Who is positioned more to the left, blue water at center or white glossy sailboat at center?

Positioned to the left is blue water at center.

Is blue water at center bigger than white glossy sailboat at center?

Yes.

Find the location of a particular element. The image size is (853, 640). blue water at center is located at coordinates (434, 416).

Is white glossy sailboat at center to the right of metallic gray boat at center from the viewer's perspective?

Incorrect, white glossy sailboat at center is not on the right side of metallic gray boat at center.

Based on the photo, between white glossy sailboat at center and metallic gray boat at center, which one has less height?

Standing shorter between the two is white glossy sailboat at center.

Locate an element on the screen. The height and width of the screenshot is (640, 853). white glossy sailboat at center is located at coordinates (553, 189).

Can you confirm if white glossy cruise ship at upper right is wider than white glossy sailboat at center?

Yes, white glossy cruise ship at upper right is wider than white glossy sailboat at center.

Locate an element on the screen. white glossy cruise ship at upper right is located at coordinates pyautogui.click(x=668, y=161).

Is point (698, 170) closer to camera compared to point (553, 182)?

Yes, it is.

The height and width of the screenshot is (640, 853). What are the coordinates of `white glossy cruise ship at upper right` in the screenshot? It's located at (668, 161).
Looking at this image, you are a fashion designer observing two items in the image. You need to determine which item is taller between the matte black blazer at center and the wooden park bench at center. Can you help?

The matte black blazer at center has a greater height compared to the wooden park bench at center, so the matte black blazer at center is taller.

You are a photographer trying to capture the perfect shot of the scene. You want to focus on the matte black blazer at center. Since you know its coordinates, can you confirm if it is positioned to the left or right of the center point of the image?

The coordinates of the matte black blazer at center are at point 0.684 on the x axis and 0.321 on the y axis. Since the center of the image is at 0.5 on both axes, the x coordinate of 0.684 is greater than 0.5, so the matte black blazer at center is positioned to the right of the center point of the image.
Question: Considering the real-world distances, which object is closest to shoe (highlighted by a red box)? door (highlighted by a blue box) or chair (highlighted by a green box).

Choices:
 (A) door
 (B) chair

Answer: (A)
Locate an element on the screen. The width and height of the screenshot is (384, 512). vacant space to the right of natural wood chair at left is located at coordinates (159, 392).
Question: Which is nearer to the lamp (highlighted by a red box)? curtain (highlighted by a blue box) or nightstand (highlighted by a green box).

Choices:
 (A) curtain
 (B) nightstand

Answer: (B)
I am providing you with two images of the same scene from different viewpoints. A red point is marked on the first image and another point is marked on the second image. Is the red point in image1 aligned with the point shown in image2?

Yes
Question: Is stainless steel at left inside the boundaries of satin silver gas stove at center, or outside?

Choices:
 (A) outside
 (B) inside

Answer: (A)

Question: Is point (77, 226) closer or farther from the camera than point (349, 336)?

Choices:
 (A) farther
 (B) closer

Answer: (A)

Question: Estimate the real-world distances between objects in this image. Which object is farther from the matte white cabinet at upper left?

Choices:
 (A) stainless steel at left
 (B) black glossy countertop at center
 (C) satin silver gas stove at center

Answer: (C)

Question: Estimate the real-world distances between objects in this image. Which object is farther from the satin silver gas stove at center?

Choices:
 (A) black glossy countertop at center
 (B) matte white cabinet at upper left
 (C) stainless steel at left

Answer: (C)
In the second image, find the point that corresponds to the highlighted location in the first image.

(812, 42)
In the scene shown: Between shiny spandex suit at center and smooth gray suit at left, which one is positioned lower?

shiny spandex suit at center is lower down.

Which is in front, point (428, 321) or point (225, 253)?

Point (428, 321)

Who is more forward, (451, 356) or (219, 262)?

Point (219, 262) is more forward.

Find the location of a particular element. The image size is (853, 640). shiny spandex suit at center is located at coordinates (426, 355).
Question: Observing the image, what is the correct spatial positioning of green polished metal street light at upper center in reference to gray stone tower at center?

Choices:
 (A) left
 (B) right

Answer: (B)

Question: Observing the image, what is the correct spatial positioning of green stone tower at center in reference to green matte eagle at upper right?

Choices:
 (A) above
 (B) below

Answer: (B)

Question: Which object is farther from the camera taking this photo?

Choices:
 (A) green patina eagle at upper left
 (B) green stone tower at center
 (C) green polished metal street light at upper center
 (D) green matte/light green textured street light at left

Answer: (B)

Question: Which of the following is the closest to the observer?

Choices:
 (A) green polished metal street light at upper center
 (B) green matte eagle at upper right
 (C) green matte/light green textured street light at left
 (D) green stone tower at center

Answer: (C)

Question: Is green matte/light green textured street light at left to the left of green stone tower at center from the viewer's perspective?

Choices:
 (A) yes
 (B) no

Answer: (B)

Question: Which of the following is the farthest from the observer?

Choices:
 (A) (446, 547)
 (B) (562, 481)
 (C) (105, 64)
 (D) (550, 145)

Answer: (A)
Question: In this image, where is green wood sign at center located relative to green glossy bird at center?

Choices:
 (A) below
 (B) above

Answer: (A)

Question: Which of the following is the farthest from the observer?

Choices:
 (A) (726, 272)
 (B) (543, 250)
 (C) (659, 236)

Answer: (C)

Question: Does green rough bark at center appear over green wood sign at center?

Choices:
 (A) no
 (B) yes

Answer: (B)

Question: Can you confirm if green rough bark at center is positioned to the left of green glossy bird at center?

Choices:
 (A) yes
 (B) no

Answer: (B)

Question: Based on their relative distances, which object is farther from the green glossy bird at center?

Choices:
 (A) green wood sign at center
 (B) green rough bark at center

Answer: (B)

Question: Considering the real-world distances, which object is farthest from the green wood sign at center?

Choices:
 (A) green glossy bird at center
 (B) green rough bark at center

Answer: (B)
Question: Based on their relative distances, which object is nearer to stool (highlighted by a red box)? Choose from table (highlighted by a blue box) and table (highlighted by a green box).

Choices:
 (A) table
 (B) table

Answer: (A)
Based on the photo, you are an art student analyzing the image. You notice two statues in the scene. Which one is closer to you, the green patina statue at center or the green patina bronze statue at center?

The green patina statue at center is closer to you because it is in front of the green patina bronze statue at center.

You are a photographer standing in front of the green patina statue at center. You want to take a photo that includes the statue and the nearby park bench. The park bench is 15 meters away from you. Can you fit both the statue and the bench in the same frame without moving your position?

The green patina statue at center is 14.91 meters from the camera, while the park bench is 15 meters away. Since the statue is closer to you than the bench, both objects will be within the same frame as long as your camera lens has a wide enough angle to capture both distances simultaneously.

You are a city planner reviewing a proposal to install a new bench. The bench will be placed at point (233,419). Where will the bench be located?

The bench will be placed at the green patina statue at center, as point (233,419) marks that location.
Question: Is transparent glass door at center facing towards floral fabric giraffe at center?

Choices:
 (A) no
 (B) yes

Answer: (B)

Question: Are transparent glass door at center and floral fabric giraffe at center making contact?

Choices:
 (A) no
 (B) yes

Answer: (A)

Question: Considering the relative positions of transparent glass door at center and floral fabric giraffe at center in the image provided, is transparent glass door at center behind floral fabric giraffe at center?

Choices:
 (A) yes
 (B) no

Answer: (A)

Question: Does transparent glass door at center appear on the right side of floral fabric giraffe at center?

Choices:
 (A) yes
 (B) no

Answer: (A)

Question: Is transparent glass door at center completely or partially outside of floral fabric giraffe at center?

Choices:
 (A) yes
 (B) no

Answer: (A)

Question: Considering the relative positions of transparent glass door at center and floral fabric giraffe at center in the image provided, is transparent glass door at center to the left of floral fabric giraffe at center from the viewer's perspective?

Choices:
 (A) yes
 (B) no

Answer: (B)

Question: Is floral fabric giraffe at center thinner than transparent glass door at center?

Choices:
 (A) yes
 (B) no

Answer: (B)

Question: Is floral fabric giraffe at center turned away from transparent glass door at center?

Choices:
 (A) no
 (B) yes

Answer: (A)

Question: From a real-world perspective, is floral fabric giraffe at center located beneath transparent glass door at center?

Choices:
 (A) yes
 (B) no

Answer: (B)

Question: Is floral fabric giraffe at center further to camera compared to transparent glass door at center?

· · · · ·

Reproduce all of the records above word for word, with no changes.

Who is positioned more to the left, blue water at center or white glossy sailboat at center?

Positioned to the left is blue water at center.

Is blue water at center bigger than white glossy sailboat at center?

Yes.

Find the location of a particular element. The image size is (853, 640). blue water at center is located at coordinates (434, 416).

Is white glossy sailboat at center to the right of metallic gray boat at center from the viewer's perspective?

Incorrect, white glossy sailboat at center is not on the right side of metallic gray boat at center.

Based on the photo, between white glossy sailboat at center and metallic gray boat at center, which one has less height?

Standing shorter between the two is white glossy sailboat at center.

Locate an element on the screen. The height and width of the screenshot is (640, 853). white glossy sailboat at center is located at coordinates (553, 189).

Can you confirm if white glossy cruise ship at upper right is wider than white glossy sailboat at center?

Yes, white glossy cruise ship at upper right is wider than white glossy sailboat at center.

Locate an element on the screen. white glossy cruise ship at upper right is located at coordinates pyautogui.click(x=668, y=161).

Is point (698, 170) closer to camera compared to point (553, 182)?

Yes, it is.

The height and width of the screenshot is (640, 853). What are the coordinates of `white glossy cruise ship at upper right` in the screenshot? It's located at (668, 161).
Looking at this image, you are a fashion designer observing two items in the image. You need to determine which item is taller between the matte black blazer at center and the wooden park bench at center. Can you help?

The matte black blazer at center has a greater height compared to the wooden park bench at center, so the matte black blazer at center is taller.

You are a photographer trying to capture the perfect shot of the scene. You want to focus on the matte black blazer at center. Since you know its coordinates, can you confirm if it is positioned to the left or right of the center point of the image?

The coordinates of the matte black blazer at center are at point 0.684 on the x axis and 0.321 on the y axis. Since the center of the image is at 0.5 on both axes, the x coordinate of 0.684 is greater than 0.5, so the matte black blazer at center is positioned to the right of the center point of the image.
Question: Considering the real-world distances, which object is closest to shoe (highlighted by a red box)? door (highlighted by a blue box) or chair (highlighted by a green box).

Choices:
 (A) door
 (B) chair

Answer: (A)
Locate an element on the screen. The width and height of the screenshot is (384, 512). vacant space to the right of natural wood chair at left is located at coordinates (159, 392).
Question: Which is nearer to the lamp (highlighted by a red box)? curtain (highlighted by a blue box) or nightstand (highlighted by a green box).

Choices:
 (A) curtain
 (B) nightstand

Answer: (B)
I am providing you with two images of the same scene from different viewpoints. A red point is marked on the first image and another point is marked on the second image. Is the red point in image1 aligned with the point shown in image2?

Yes
Question: Is stainless steel at left inside the boundaries of satin silver gas stove at center, or outside?

Choices:
 (A) outside
 (B) inside

Answer: (A)

Question: Is point (77, 226) closer or farther from the camera than point (349, 336)?

Choices:
 (A) farther
 (B) closer

Answer: (A)

Question: Estimate the real-world distances between objects in this image. Which object is farther from the matte white cabinet at upper left?

Choices:
 (A) stainless steel at left
 (B) black glossy countertop at center
 (C) satin silver gas stove at center

Answer: (C)

Question: Estimate the real-world distances between objects in this image. Which object is farther from the satin silver gas stove at center?

Choices:
 (A) black glossy countertop at center
 (B) matte white cabinet at upper left
 (C) stainless steel at left

Answer: (C)
In the second image, find the point that corresponds to the highlighted location in the first image.

(812, 42)
In the scene shown: Between shiny spandex suit at center and smooth gray suit at left, which one is positioned lower?

shiny spandex suit at center is lower down.

Which is in front, point (428, 321) or point (225, 253)?

Point (428, 321)

Who is more forward, (451, 356) or (219, 262)?

Point (219, 262) is more forward.

Find the location of a particular element. The image size is (853, 640). shiny spandex suit at center is located at coordinates (426, 355).
Question: Observing the image, what is the correct spatial positioning of green polished metal street light at upper center in reference to gray stone tower at center?

Choices:
 (A) left
 (B) right

Answer: (B)

Question: Observing the image, what is the correct spatial positioning of green stone tower at center in reference to green matte eagle at upper right?

Choices:
 (A) above
 (B) below

Answer: (B)

Question: Which object is farther from the camera taking this photo?

Choices:
 (A) green patina eagle at upper left
 (B) green stone tower at center
 (C) green polished metal street light at upper center
 (D) green matte/light green textured street light at left

Answer: (B)

Question: Which of the following is the closest to the observer?

Choices:
 (A) green polished metal street light at upper center
 (B) green matte eagle at upper right
 (C) green matte/light green textured street light at left
 (D) green stone tower at center

Answer: (C)

Question: Is green matte/light green textured street light at left to the left of green stone tower at center from the viewer's perspective?

Choices:
 (A) yes
 (B) no

Answer: (B)

Question: Which of the following is the farthest from the observer?

Choices:
 (A) (446, 547)
 (B) (562, 481)
 (C) (105, 64)
 (D) (550, 145)

Answer: (A)
Question: In this image, where is green wood sign at center located relative to green glossy bird at center?

Choices:
 (A) below
 (B) above

Answer: (A)

Question: Which of the following is the farthest from the observer?

Choices:
 (A) (726, 272)
 (B) (543, 250)
 (C) (659, 236)

Answer: (C)

Question: Does green rough bark at center appear over green wood sign at center?

Choices:
 (A) no
 (B) yes

Answer: (B)

Question: Can you confirm if green rough bark at center is positioned to the left of green glossy bird at center?

Choices:
 (A) yes
 (B) no

Answer: (B)

Question: Based on their relative distances, which object is farther from the green glossy bird at center?

Choices:
 (A) green wood sign at center
 (B) green rough bark at center

Answer: (B)

Question: Considering the real-world distances, which object is farthest from the green wood sign at center?

Choices:
 (A) green glossy bird at center
 (B) green rough bark at center

Answer: (B)
Question: Based on their relative distances, which object is nearer to stool (highlighted by a red box)? Choose from table (highlighted by a blue box) and table (highlighted by a green box).

Choices:
 (A) table
 (B) table

Answer: (A)
Based on the photo, you are an art student analyzing the image. You notice two statues in the scene. Which one is closer to you, the green patina statue at center or the green patina bronze statue at center?

The green patina statue at center is closer to you because it is in front of the green patina bronze statue at center.

You are a photographer standing in front of the green patina statue at center. You want to take a photo that includes the statue and the nearby park bench. The park bench is 15 meters away from you. Can you fit both the statue and the bench in the same frame without moving your position?

The green patina statue at center is 14.91 meters from the camera, while the park bench is 15 meters away. Since the statue is closer to you than the bench, both objects will be within the same frame as long as your camera lens has a wide enough angle to capture both distances simultaneously.

You are a city planner reviewing a proposal to install a new bench. The bench will be placed at point (233,419). Where will the bench be located?

The bench will be placed at the green patina statue at center, as point (233,419) marks that location.
Question: Is transparent glass door at center facing towards floral fabric giraffe at center?

Choices:
 (A) no
 (B) yes

Answer: (B)

Question: Are transparent glass door at center and floral fabric giraffe at center making contact?

Choices:
 (A) no
 (B) yes

Answer: (A)

Question: Considering the relative positions of transparent glass door at center and floral fabric giraffe at center in the image provided, is transparent glass door at center behind floral fabric giraffe at center?

Choices:
 (A) yes
 (B) no

Answer: (A)

Question: Does transparent glass door at center appear on the right side of floral fabric giraffe at center?

Choices:
 (A) yes
 (B) no

Answer: (A)

Question: Is transparent glass door at center completely or partially outside of floral fabric giraffe at center?

Choices:
 (A) yes
 (B) no

Answer: (A)

Question: Considering the relative positions of transparent glass door at center and floral fabric giraffe at center in the image provided, is transparent glass door at center to the left of floral fabric giraffe at center from the viewer's perspective?

Choices:
 (A) yes
 (B) no

Answer: (B)

Question: Is floral fabric giraffe at center thinner than transparent glass door at center?

Choices:
 (A) yes
 (B) no

Answer: (B)

Question: Is floral fabric giraffe at center turned away from transparent glass door at center?

Choices:
 (A) no
 (B) yes

Answer: (A)

Question: From a real-world perspective, is floral fabric giraffe at center located beneath transparent glass door at center?

Choices:
 (A) yes
 (B) no

Answer: (B)

Question: Is floral fabric giraffe at center further to camera compared to transparent glass door at center?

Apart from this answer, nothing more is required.